__DATA PROVIDED__
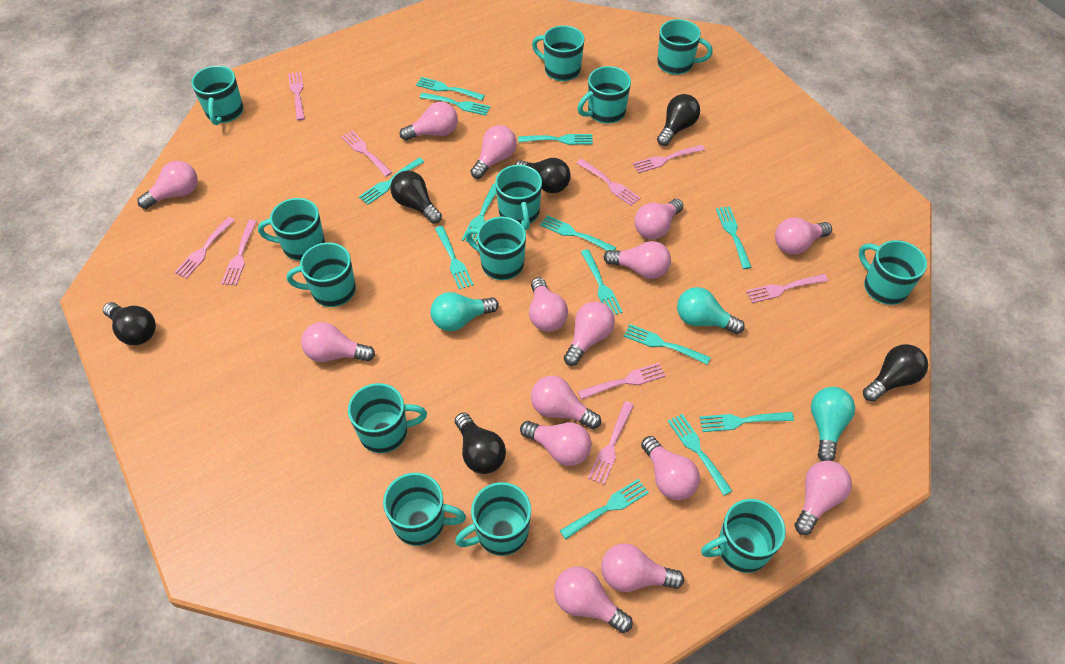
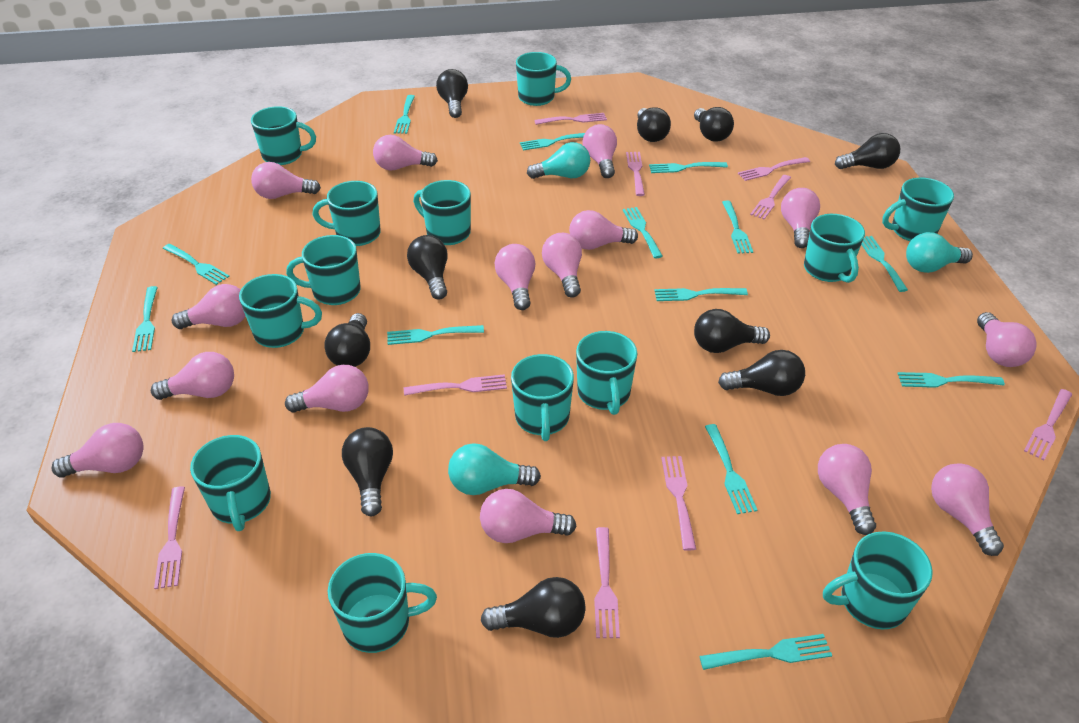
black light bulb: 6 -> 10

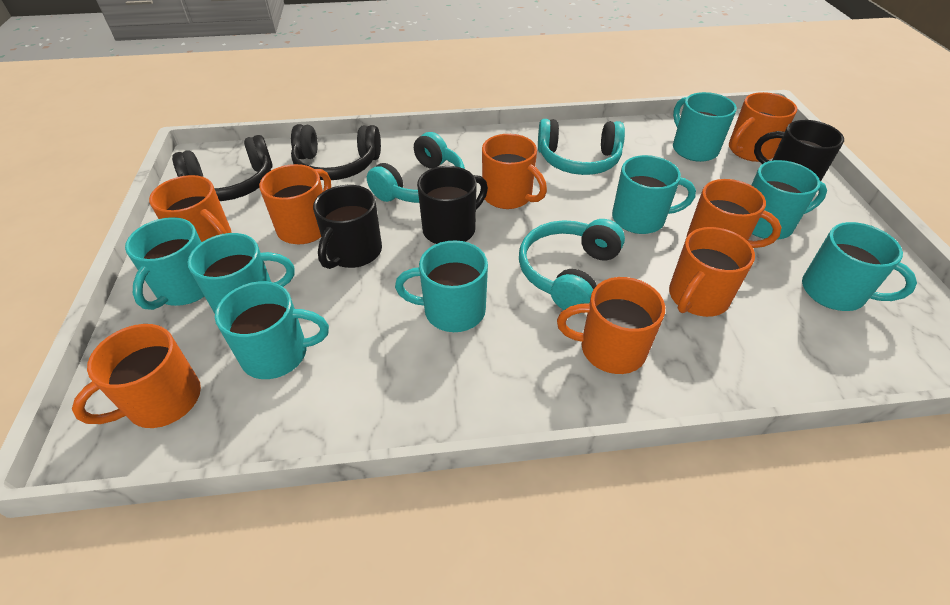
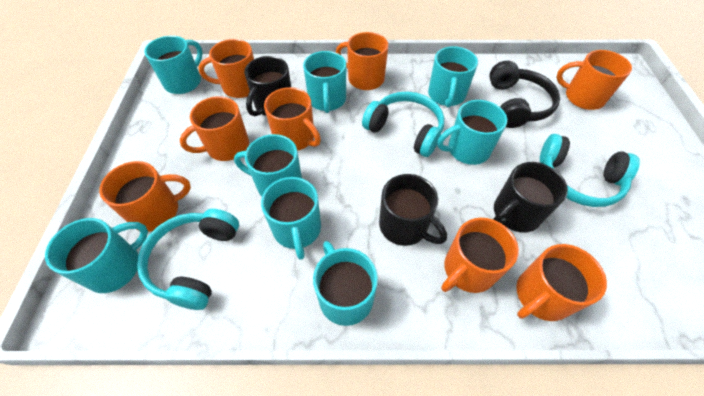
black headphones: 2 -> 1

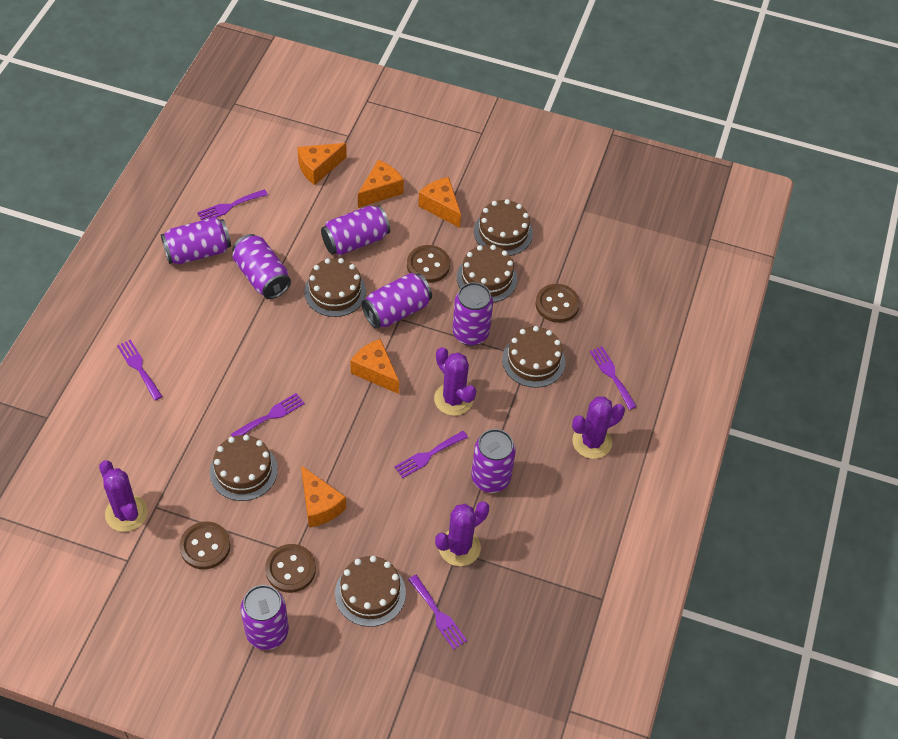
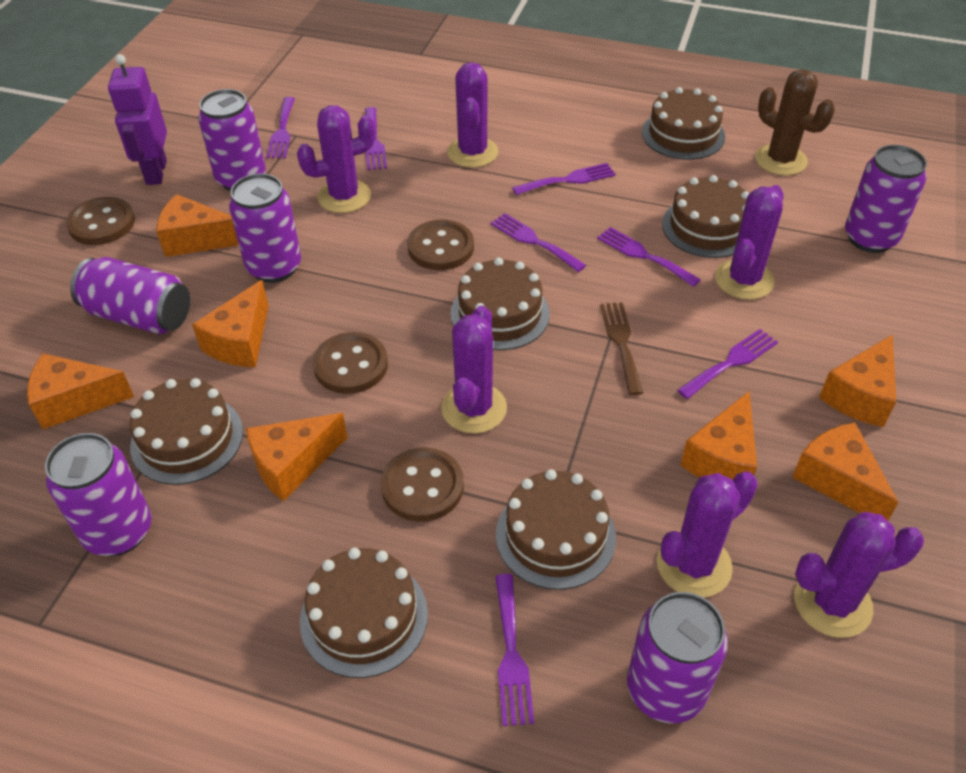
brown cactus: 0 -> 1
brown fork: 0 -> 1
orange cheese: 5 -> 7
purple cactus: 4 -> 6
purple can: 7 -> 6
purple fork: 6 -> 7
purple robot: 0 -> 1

--

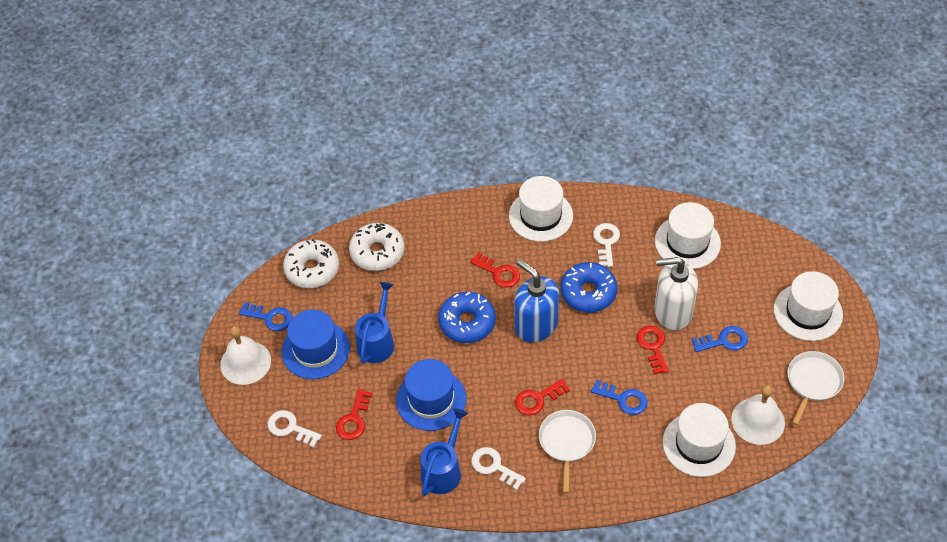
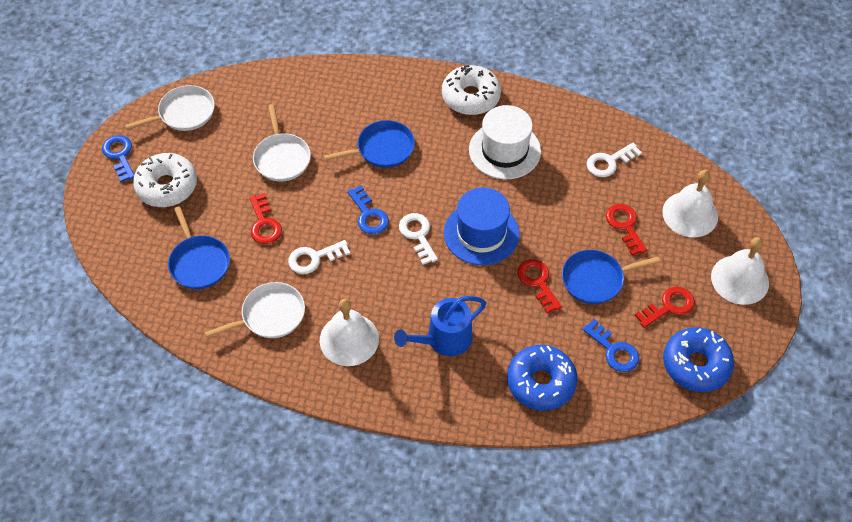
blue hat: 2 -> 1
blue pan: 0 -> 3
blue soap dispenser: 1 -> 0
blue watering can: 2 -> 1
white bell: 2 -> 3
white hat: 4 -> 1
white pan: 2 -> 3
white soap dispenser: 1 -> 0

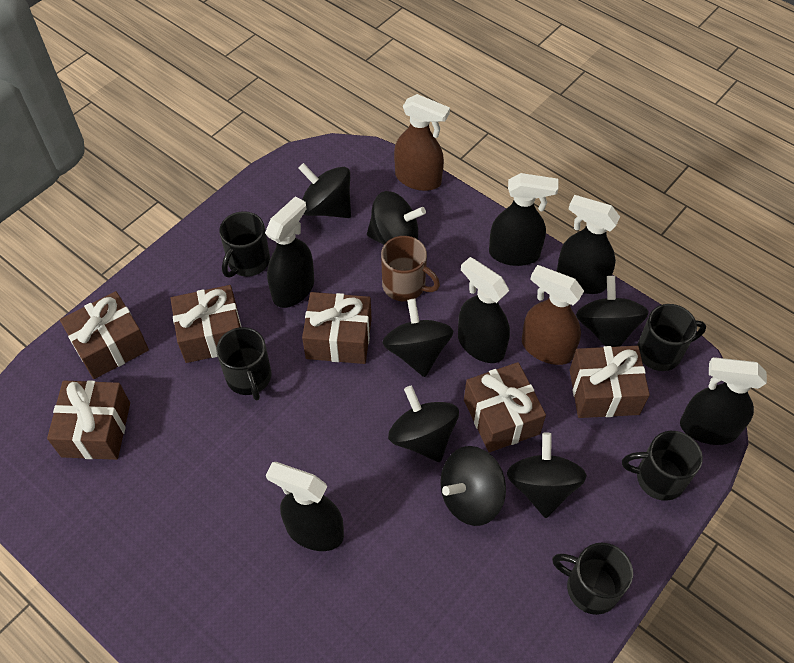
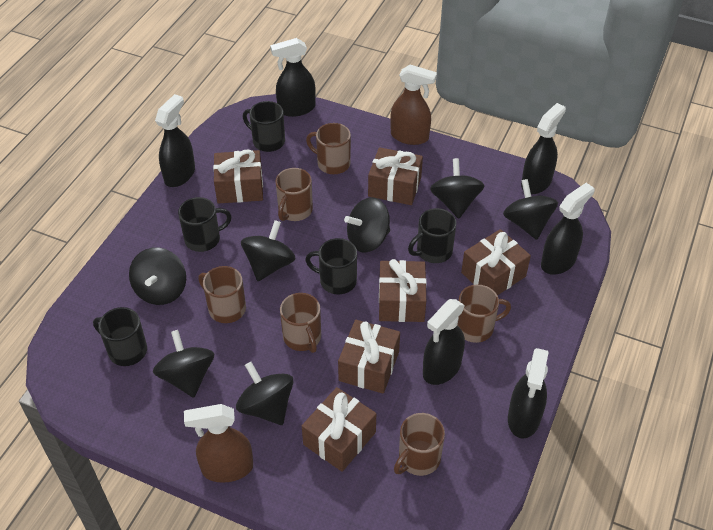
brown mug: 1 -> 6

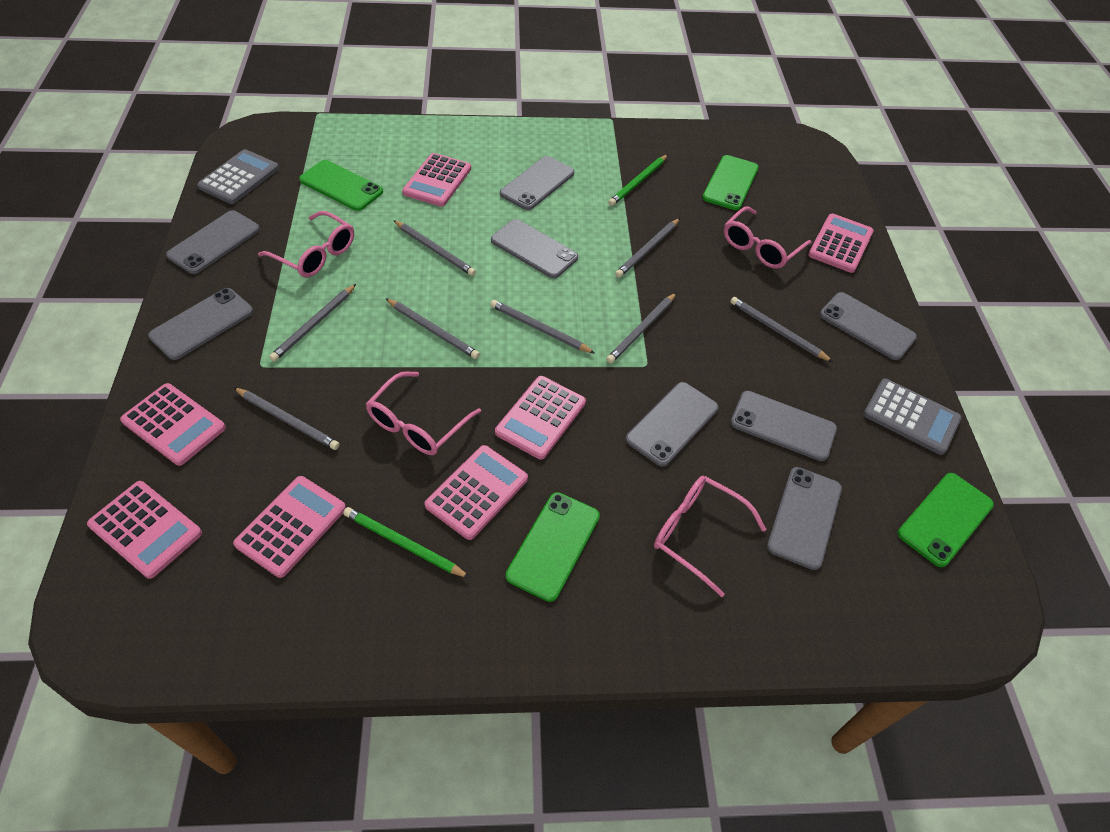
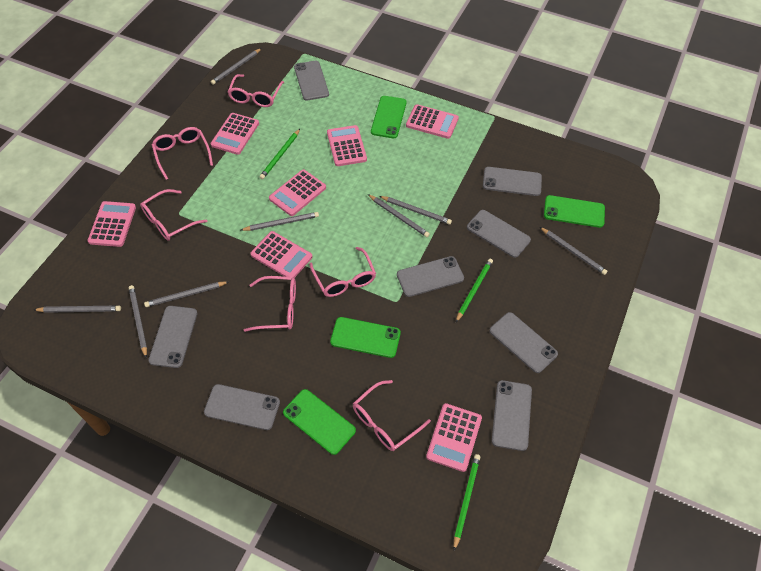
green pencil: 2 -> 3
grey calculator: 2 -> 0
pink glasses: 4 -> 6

...

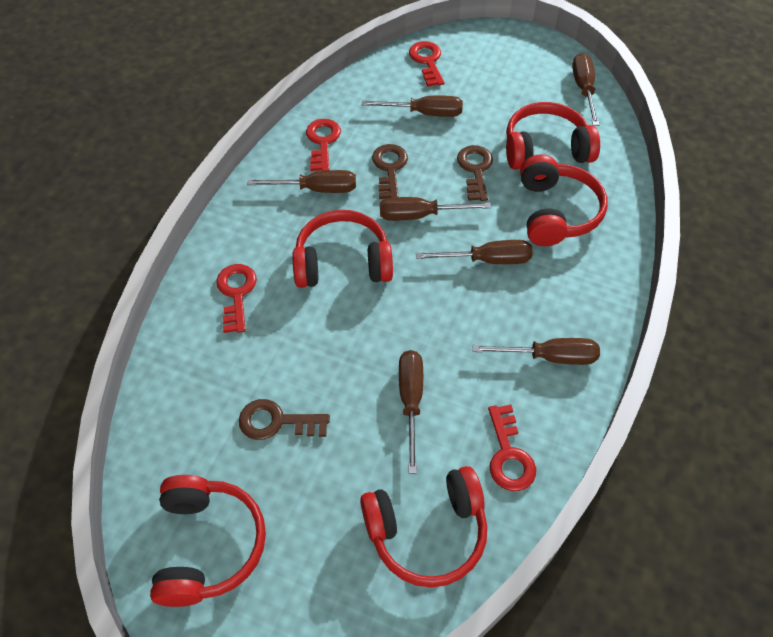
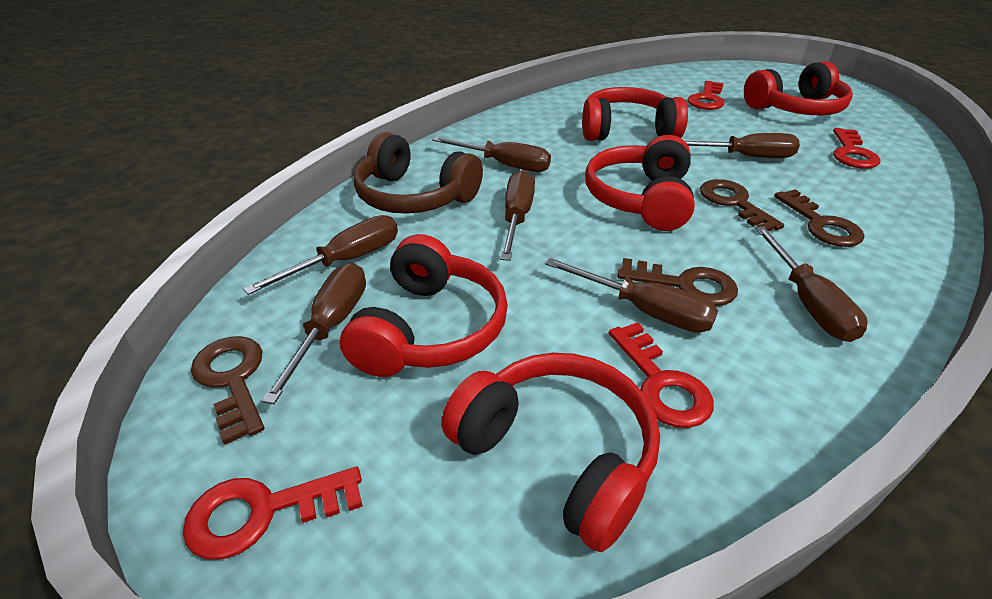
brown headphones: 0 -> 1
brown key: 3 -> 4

__THE TASK__
Tally every line of the entries that contains the word "blue", and respond with that number only.

__RESPONSE TO THE TASK__
4